**What the exercise asks**. Would you reproduce, without any alteration, the lines from the opening line of the entries through the line that has "120 degrees counterclockwise" in it?

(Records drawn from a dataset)
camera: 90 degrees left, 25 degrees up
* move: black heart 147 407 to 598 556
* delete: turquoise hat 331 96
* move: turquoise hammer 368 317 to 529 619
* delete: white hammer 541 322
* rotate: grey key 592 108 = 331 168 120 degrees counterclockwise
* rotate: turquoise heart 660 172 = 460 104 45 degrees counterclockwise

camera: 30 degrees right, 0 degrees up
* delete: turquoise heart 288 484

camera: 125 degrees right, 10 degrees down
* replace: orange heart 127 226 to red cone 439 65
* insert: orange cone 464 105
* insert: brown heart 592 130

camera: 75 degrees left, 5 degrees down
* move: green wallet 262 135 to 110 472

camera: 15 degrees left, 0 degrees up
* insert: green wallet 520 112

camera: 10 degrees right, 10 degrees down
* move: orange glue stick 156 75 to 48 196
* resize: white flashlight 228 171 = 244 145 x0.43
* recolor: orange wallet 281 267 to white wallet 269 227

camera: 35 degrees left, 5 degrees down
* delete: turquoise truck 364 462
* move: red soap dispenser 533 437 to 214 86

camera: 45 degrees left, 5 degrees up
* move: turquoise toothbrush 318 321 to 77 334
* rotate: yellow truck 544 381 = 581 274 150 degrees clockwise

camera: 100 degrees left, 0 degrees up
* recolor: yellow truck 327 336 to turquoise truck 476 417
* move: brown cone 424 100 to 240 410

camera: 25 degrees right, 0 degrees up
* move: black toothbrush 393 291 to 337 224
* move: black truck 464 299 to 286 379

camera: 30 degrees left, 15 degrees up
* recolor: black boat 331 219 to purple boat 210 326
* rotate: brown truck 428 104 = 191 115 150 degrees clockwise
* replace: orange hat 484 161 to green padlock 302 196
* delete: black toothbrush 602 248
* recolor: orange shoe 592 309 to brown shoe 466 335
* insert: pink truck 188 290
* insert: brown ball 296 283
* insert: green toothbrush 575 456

**Answer section**.
camera: 90 degrees left, 25 degrees up
* move: black heart 147 407 to 598 556
* delete: turquoise hat 331 96
* move: turquoise hammer 368 317 to 529 619
* delete: white hammer 541 322
* rotate: grey key 592 108 = 331 168 120 degrees counterclockwise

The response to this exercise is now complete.